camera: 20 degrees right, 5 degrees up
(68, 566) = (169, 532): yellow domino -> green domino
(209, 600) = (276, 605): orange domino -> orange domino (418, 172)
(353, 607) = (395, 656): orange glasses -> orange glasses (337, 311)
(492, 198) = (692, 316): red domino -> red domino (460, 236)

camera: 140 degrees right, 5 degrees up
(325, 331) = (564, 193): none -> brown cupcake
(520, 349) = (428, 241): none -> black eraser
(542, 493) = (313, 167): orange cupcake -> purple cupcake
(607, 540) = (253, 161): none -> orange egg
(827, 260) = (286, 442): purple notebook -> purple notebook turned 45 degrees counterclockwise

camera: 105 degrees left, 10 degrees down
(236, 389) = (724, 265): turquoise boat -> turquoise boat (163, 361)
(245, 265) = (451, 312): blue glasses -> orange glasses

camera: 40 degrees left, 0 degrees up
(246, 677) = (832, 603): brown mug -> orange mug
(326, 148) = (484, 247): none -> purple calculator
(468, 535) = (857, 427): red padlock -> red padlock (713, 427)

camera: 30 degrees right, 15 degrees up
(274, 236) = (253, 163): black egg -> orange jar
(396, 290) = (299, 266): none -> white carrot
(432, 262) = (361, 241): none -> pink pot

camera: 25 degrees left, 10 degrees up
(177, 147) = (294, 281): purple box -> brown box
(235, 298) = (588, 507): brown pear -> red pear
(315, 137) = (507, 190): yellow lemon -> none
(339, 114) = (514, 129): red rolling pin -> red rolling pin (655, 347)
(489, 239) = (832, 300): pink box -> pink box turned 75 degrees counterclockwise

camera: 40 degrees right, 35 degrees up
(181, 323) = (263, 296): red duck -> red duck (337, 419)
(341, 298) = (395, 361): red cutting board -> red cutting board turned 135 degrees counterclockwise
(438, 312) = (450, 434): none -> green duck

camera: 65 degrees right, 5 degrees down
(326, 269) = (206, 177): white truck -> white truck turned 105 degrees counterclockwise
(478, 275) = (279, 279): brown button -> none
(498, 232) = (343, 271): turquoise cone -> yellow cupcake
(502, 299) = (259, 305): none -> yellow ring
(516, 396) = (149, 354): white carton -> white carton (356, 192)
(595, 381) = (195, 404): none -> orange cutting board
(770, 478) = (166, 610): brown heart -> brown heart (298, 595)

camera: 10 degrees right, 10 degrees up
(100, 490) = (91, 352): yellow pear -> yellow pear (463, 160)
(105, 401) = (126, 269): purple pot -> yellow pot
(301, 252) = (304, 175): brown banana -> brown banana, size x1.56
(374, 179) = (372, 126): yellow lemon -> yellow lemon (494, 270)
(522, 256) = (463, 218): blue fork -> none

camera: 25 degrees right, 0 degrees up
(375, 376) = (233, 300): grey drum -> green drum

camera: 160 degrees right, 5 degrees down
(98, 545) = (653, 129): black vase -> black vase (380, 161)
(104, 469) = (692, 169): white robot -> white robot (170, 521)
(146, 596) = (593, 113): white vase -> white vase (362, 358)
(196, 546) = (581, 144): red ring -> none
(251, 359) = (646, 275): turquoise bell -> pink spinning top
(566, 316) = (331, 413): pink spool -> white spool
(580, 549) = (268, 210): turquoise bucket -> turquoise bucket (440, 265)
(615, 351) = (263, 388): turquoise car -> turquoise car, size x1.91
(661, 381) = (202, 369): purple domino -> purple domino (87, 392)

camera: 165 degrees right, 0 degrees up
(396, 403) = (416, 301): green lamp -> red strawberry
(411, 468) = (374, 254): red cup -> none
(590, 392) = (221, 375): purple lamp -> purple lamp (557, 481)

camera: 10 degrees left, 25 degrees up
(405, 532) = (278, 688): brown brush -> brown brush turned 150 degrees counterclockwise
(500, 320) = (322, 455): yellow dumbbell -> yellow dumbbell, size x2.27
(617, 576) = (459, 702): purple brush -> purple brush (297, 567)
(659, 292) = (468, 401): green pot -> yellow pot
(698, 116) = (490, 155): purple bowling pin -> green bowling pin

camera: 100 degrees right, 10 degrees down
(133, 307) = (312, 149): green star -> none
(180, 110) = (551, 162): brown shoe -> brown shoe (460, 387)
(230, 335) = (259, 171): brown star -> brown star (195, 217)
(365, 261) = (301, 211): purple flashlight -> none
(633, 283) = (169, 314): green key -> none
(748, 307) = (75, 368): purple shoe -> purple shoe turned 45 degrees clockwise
========================================================================
Goal of the exercise: Print all of the entries exactly as they are written.

Task answer:
camera: 20 degrees right, 5 degrees up
(68, 566) = (169, 532): yellow domino -> green domino
(209, 600) = (276, 605): orange domino -> orange domino (418, 172)
(353, 607) = (395, 656): orange glasses -> orange glasses (337, 311)
(492, 198) = (692, 316): red domino -> red domino (460, 236)

camera: 140 degrees right, 5 degrees up
(325, 331) = (564, 193): none -> brown cupcake
(520, 349) = (428, 241): none -> black eraser
(542, 493) = (313, 167): orange cupcake -> purple cupcake
(607, 540) = (253, 161): none -> orange egg
(827, 260) = (286, 442): purple notebook -> purple notebook turned 45 degrees counterclockwise

camera: 105 degrees left, 10 degrees down
(236, 389) = (724, 265): turquoise boat -> turquoise boat (163, 361)
(245, 265) = (451, 312): blue glasses -> orange glasses

camera: 40 degrees left, 0 degrees up
(246, 677) = (832, 603): brown mug -> orange mug
(326, 148) = (484, 247): none -> purple calculator
(468, 535) = (857, 427): red padlock -> red padlock (713, 427)

camera: 30 degrees right, 15 degrees up
(274, 236) = (253, 163): black egg -> orange jar
(396, 290) = (299, 266): none -> white carrot
(432, 262) = (361, 241): none -> pink pot

camera: 25 degrees left, 10 degrees up
(177, 147) = (294, 281): purple box -> brown box
(235, 298) = (588, 507): brown pear -> red pear
(315, 137) = (507, 190): yellow lemon -> none
(339, 114) = (514, 129): red rolling pin -> red rolling pin (655, 347)
(489, 239) = (832, 300): pink box -> pink box turned 75 degrees counterclockwise

camera: 40 degrees right, 35 degrees up
(181, 323) = (263, 296): red duck -> red duck (337, 419)
(341, 298) = (395, 361): red cutting board -> red cutting board turned 135 degrees counterclockwise
(438, 312) = (450, 434): none -> green duck

camera: 65 degrees right, 5 degrees down
(326, 269) = (206, 177): white truck -> white truck turned 105 degrees counterclockwise
(478, 275) = (279, 279): brown button -> none
(498, 232) = (343, 271): turquoise cone -> yellow cupcake
(502, 299) = (259, 305): none -> yellow ring
(516, 396) = (149, 354): white carton -> white carton (356, 192)
(595, 381) = (195, 404): none -> orange cutting board
(770, 478) = (166, 610): brown heart -> brown heart (298, 595)

camera: 10 degrees right, 10 degrees up
(100, 490) = (91, 352): yellow pear -> yellow pear (463, 160)
(105, 401) = (126, 269): purple pot -> yellow pot
(301, 252) = (304, 175): brown banana -> brown banana, size x1.56
(374, 179) = (372, 126): yellow lemon -> yellow lemon (494, 270)
(522, 256) = (463, 218): blue fork -> none

camera: 25 degrees right, 0 degrees up
(375, 376) = (233, 300): grey drum -> green drum

camera: 160 degrees right, 5 degrees down
(98, 545) = (653, 129): black vase -> black vase (380, 161)
(104, 469) = (692, 169): white robot -> white robot (170, 521)
(146, 596) = (593, 113): white vase -> white vase (362, 358)
(196, 546) = (581, 144): red ring -> none
(251, 359) = (646, 275): turquoise bell -> pink spinning top
(566, 316) = (331, 413): pink spool -> white spool
(580, 549) = (268, 210): turquoise bucket -> turquoise bucket (440, 265)
(615, 351) = (263, 388): turquoise car -> turquoise car, size x1.91
(661, 381) = (202, 369): purple domino -> purple domino (87, 392)

camera: 165 degrees right, 0 degrees up
(396, 403) = (416, 301): green lamp -> red strawberry
(411, 468) = (374, 254): red cup -> none
(590, 392) = (221, 375): purple lamp -> purple lamp (557, 481)

camera: 10 degrees left, 25 degrees up
(405, 532) = (278, 688): brown brush -> brown brush turned 150 degrees counterclockwise
(500, 320) = (322, 455): yellow dumbbell -> yellow dumbbell, size x2.27
(617, 576) = (459, 702): purple brush -> purple brush (297, 567)
(659, 292) = (468, 401): green pot -> yellow pot
(698, 116) = (490, 155): purple bowling pin -> green bowling pin

camera: 100 degrees right, 10 degrees down
(133, 307) = (312, 149): green star -> none
(180, 110) = (551, 162): brown shoe -> brown shoe (460, 387)
(230, 335) = (259, 171): brown star -> brown star (195, 217)
(365, 261) = (301, 211): purple flashlight -> none
(633, 283) = (169, 314): green key -> none
(748, 307) = (75, 368): purple shoe -> purple shoe turned 45 degrees clockwise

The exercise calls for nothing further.